Start of Provided data

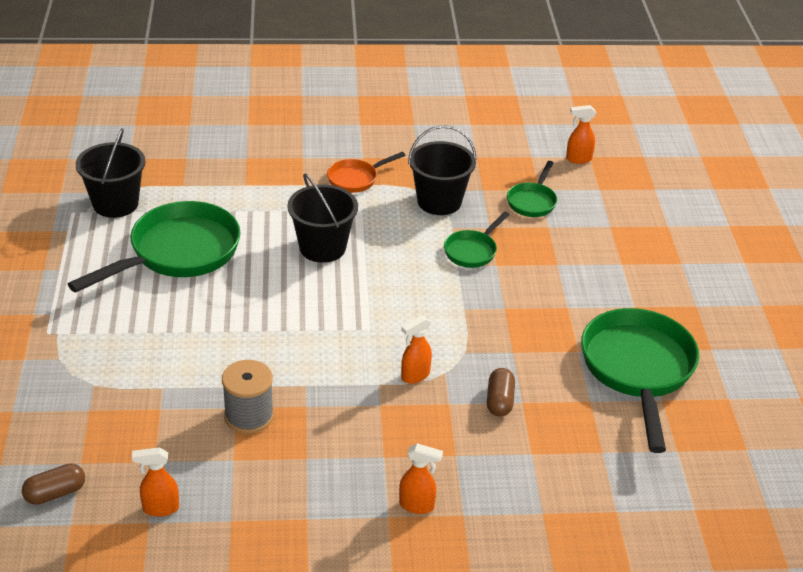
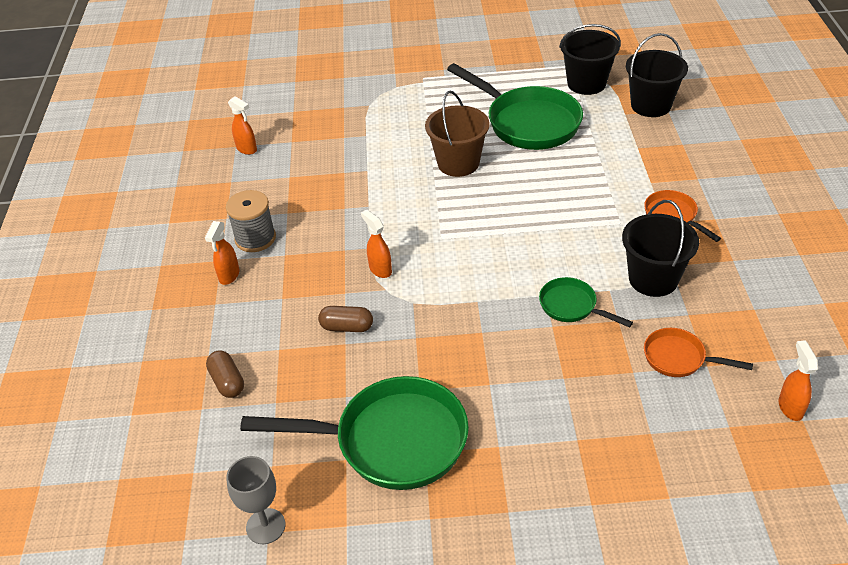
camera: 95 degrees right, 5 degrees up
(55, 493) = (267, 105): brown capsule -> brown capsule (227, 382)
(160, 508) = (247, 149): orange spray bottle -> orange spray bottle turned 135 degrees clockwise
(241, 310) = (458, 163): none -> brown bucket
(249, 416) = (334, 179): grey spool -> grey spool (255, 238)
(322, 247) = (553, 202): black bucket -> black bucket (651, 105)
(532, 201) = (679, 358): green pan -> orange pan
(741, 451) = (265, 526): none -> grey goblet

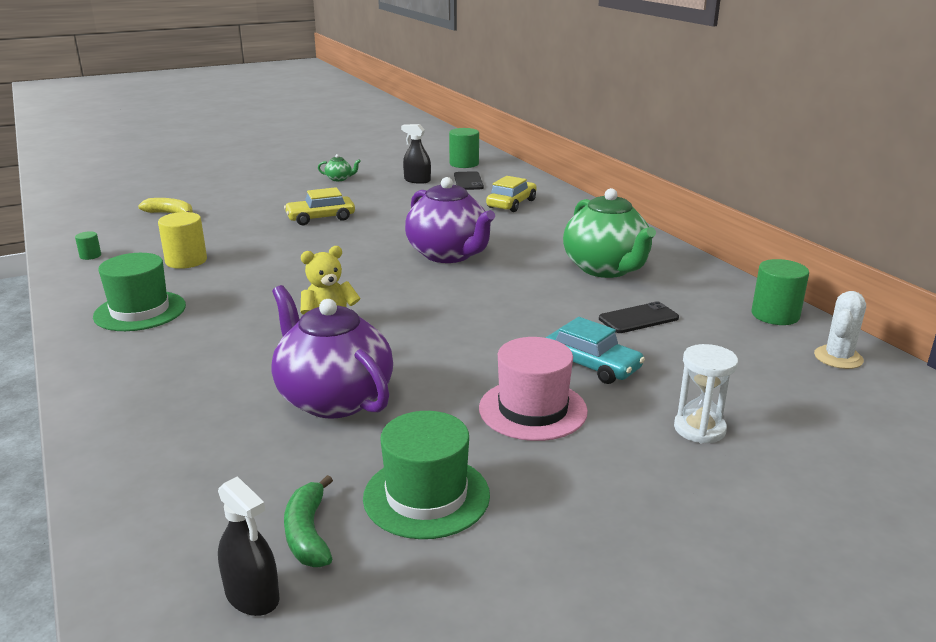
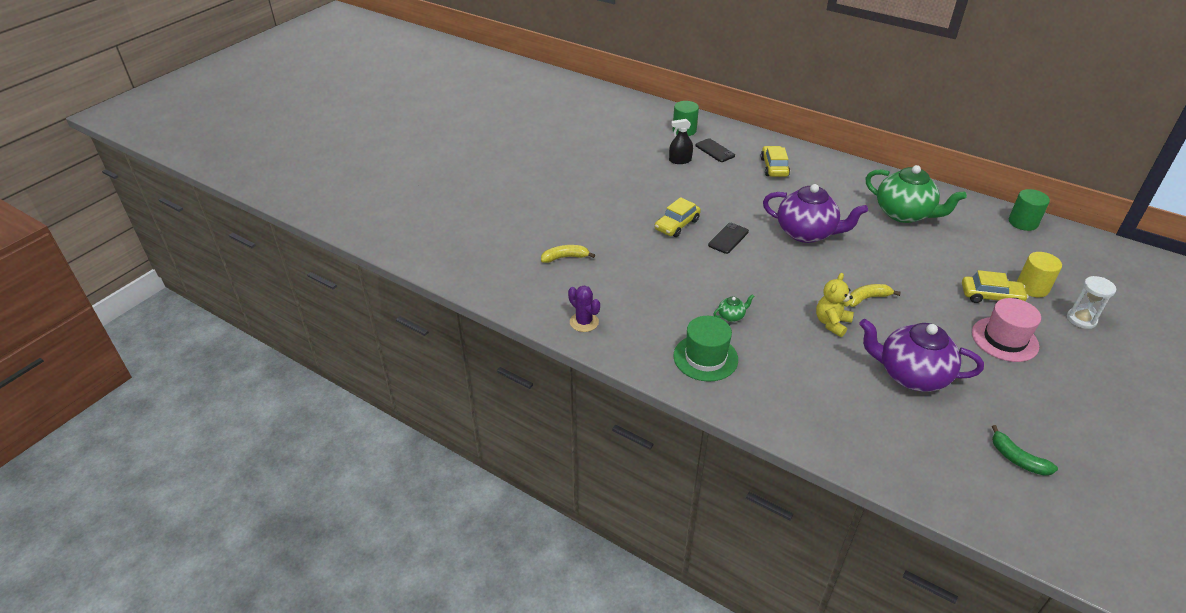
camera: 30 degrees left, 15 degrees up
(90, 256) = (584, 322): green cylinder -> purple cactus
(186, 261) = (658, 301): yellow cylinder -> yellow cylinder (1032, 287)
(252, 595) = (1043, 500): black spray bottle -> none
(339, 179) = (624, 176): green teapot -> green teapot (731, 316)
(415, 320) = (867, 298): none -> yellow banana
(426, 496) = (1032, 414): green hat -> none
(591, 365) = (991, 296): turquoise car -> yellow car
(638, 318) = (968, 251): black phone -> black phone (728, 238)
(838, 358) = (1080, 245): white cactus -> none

End of Provided data

About this exercise → All lines from the line containing "(591, 365) = (991, 296): turquoise" through the last line of the data are to be repeated exactly; no other line belongs in the answer.

Answer section →
(591, 365) = (991, 296): turquoise car -> yellow car
(638, 318) = (968, 251): black phone -> black phone (728, 238)
(838, 358) = (1080, 245): white cactus -> none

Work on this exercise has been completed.